■ DIRECTIONS
Using the data below, work out how many lines contain "turquoise", and report only that number.

■ RECORDS SHOWN
======

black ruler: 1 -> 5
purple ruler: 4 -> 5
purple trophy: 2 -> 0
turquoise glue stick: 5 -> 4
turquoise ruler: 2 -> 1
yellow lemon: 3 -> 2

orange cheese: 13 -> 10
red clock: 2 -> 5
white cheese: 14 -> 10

======

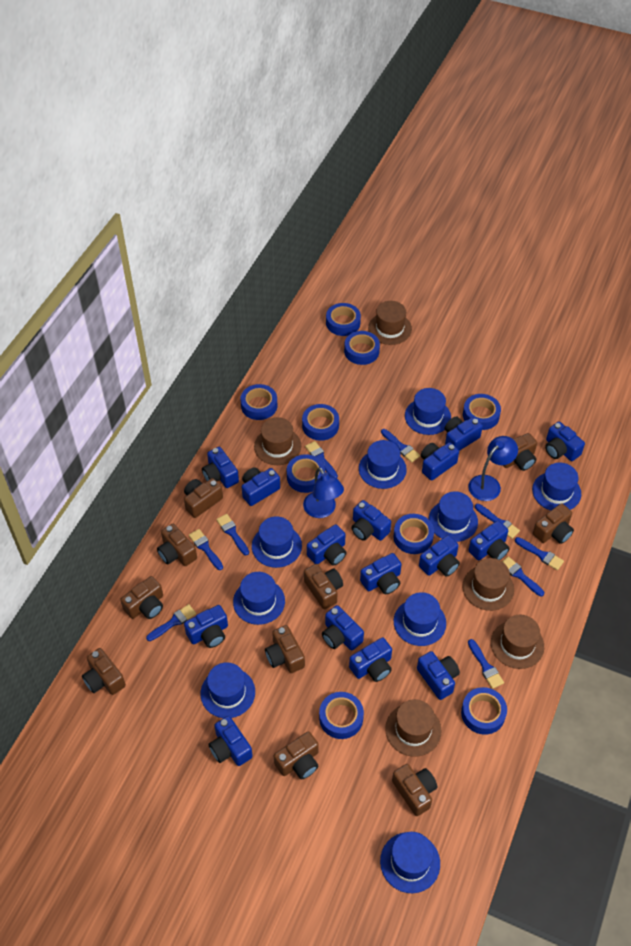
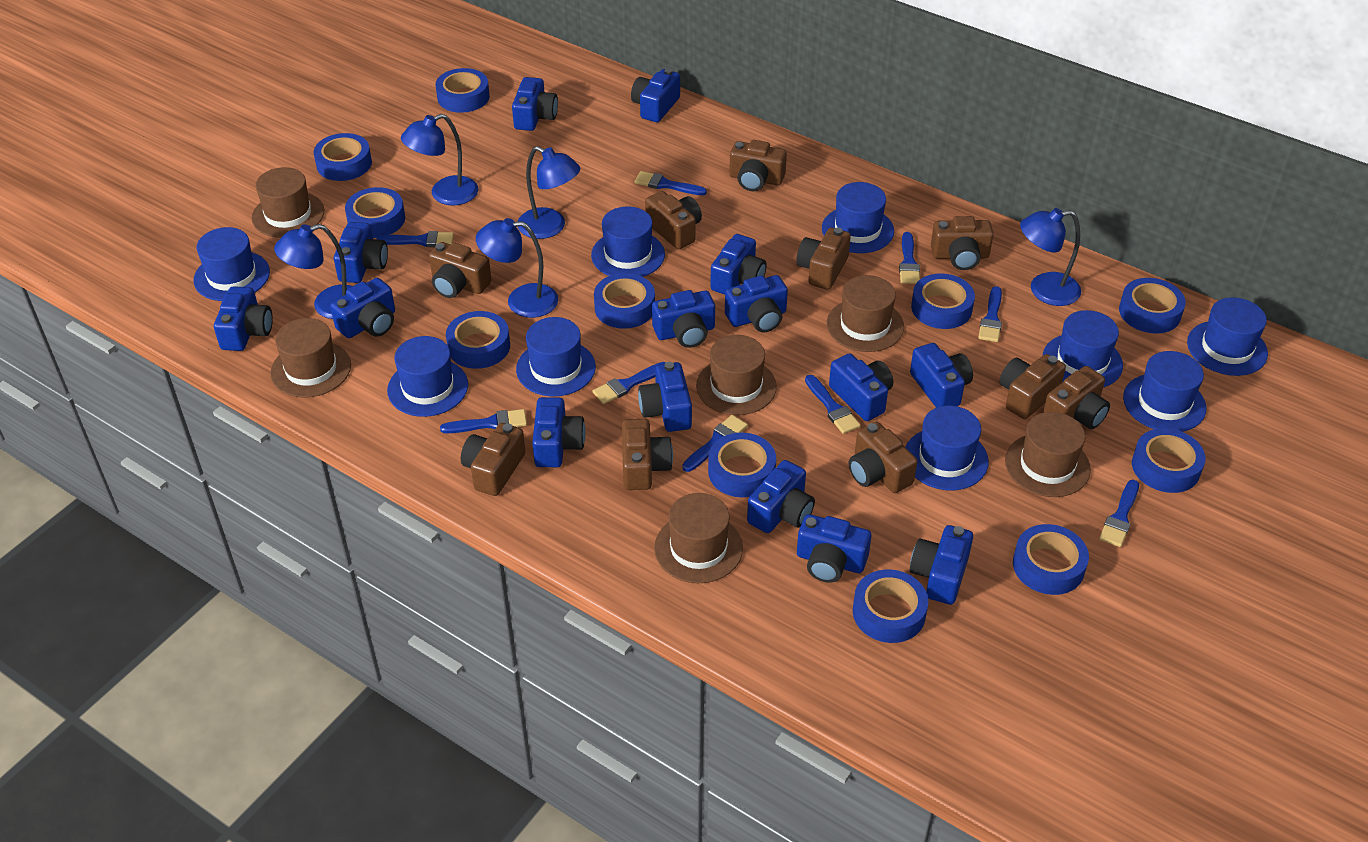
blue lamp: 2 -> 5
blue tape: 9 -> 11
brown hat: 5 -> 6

======

■ EXERCISE OUTPUT
2